[Opening Given records section]

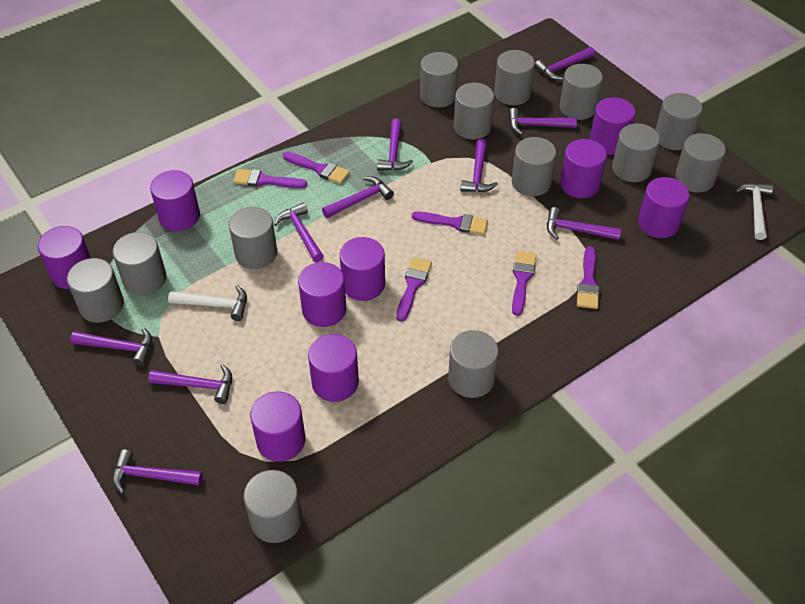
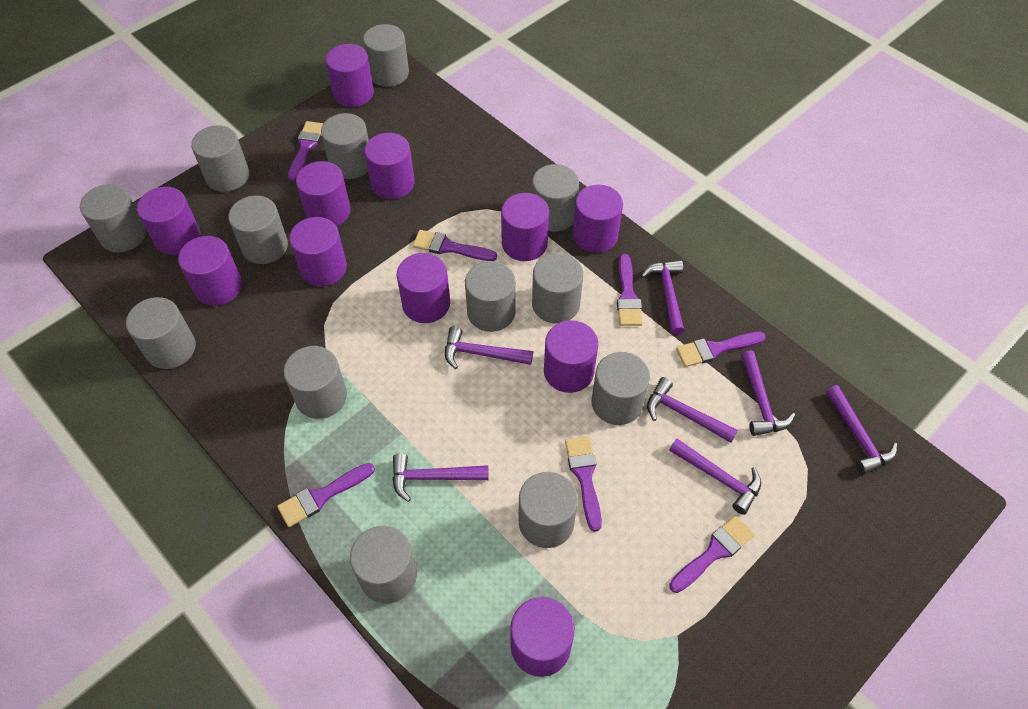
purple brush: 6 -> 7
purple cylinder: 9 -> 11
purple hammer: 10 -> 7
white hammer: 2 -> 0

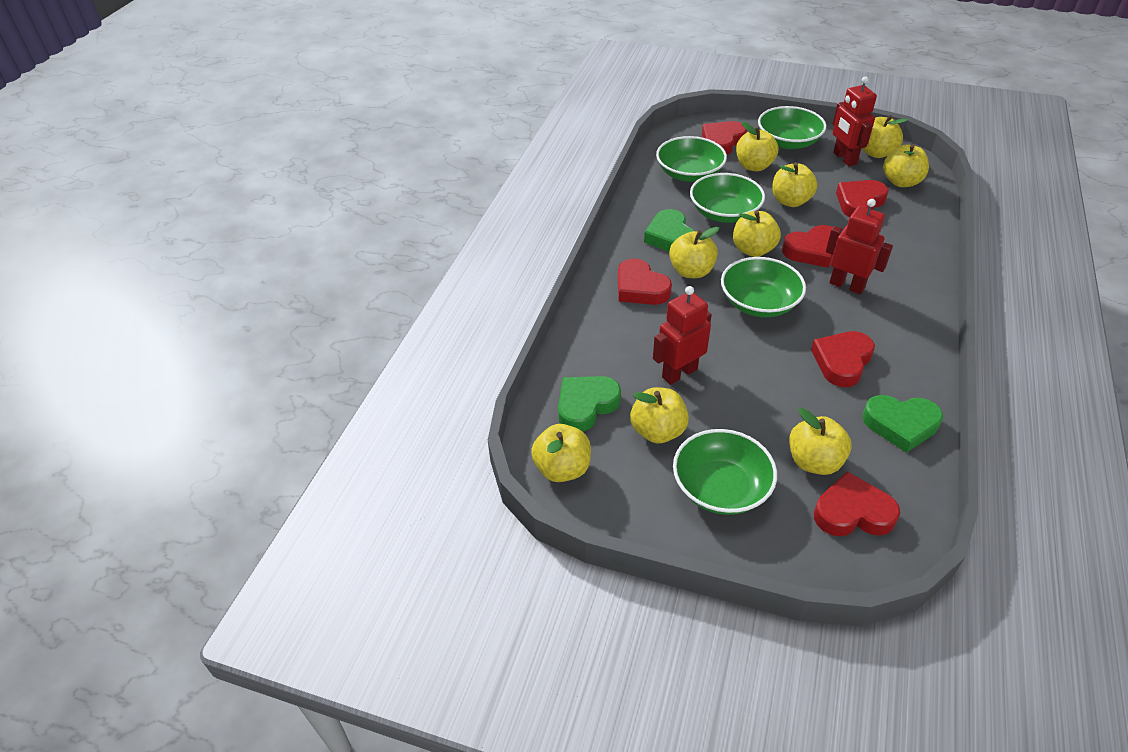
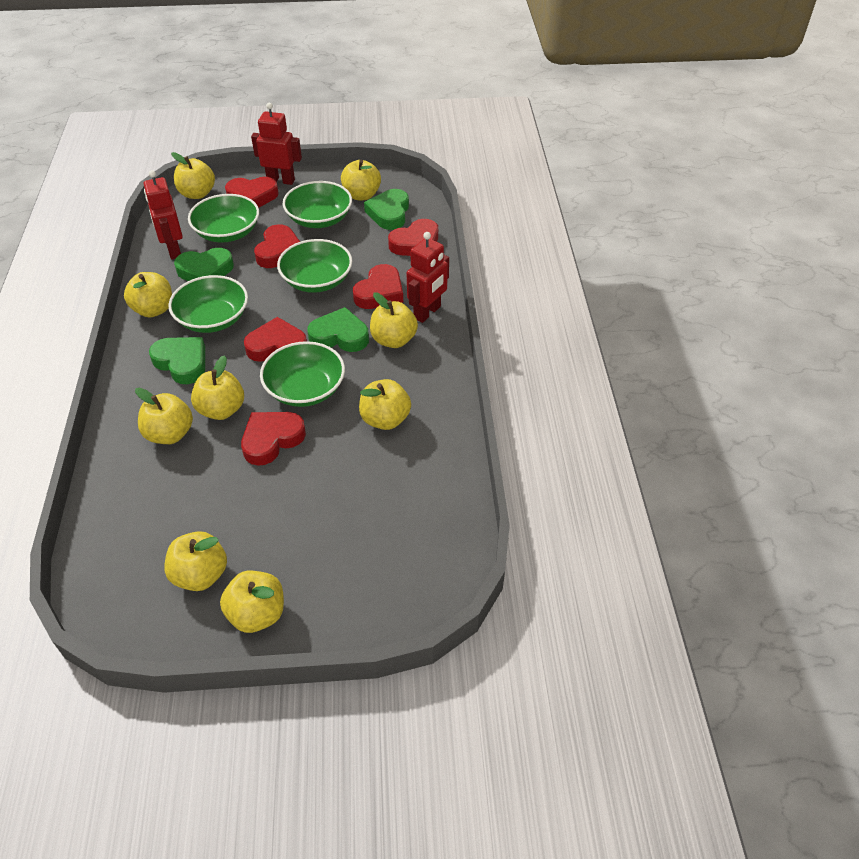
green heart: 3 -> 4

[Closing Given records section]

◆ Prompt
Filter the entries and copy out every line with the word "purple".

◆ Written solution
purple brush: 6 -> 7
purple cylinder: 9 -> 11
purple hammer: 10 -> 7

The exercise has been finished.